## WRITTEN PROBLEM
Locate each line in the data below that contains the string "behind", and copy every such line in full. Matching is case-sensitive.

## EXCERPTED DATA
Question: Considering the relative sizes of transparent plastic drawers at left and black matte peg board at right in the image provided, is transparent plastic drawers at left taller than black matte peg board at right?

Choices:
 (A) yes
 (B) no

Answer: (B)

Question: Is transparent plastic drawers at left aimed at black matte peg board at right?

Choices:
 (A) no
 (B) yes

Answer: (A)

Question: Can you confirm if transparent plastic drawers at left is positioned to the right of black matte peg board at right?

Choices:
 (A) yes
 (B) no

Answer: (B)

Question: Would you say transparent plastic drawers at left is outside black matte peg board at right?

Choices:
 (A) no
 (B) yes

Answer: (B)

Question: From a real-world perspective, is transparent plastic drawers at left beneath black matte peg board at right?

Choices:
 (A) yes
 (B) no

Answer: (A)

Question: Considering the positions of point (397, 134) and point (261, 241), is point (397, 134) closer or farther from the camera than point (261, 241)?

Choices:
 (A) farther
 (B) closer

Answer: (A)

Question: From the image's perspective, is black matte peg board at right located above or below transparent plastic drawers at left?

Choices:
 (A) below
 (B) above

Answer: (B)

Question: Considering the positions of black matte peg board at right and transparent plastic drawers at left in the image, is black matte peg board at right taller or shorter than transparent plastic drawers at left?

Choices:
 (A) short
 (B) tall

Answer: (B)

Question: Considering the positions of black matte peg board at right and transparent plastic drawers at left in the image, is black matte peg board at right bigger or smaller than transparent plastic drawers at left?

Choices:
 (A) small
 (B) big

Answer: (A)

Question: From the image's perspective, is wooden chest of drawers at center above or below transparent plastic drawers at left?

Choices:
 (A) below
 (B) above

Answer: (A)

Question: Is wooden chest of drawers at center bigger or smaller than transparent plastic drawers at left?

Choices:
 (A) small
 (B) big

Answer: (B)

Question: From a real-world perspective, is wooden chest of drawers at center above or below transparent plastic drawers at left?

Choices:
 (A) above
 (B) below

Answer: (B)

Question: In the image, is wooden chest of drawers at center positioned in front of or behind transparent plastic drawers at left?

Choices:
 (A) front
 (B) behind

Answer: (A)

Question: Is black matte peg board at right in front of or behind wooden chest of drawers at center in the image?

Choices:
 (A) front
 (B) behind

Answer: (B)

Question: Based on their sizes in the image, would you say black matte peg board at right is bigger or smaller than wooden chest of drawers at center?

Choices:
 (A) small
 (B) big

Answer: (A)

==

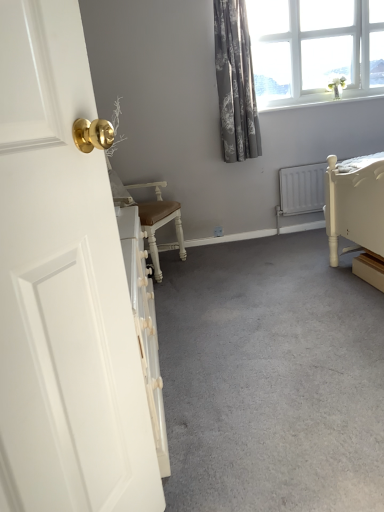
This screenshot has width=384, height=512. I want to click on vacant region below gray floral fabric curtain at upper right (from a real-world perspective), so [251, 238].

## OUTPUT
Question: In the image, is wooden chest of drawers at center positioned in front of or behind transparent plastic drawers at left?
 (B) behind
Question: Is black matte peg board at right in front of or behind wooden chest of drawers at center in the image?
 (B) behind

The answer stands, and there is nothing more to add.